§ **PROMPT**: Pictures stay out of the answer, but every line of the material must be restated exactly.

§ **DATA BELOW**:
● ● ● ● ● ● ●

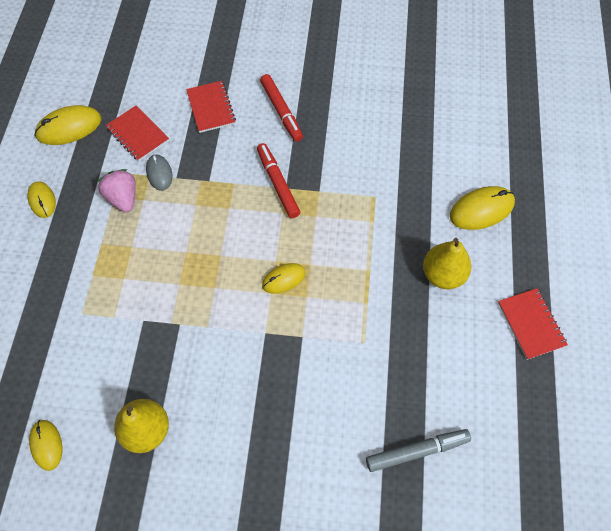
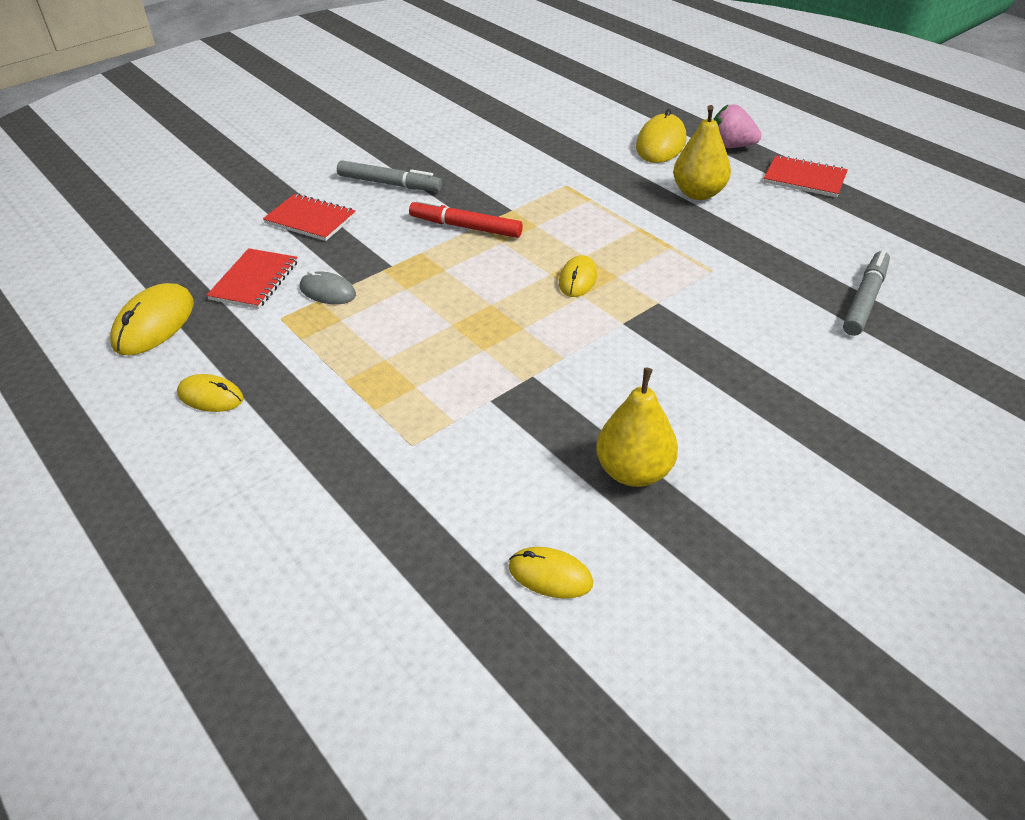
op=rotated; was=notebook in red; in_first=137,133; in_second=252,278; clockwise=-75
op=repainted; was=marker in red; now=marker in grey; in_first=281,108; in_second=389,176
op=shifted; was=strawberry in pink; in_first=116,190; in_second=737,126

● ● ● ● ● ● ●

§ **THE COMPLETED TASK**:
op=rotated; was=notebook in red; in_first=137,133; in_second=252,278; clockwise=-75
op=repainted; was=marker in red; now=marker in grey; in_first=281,108; in_second=389,176
op=shifted; was=strawberry in pink; in_first=116,190; in_second=737,126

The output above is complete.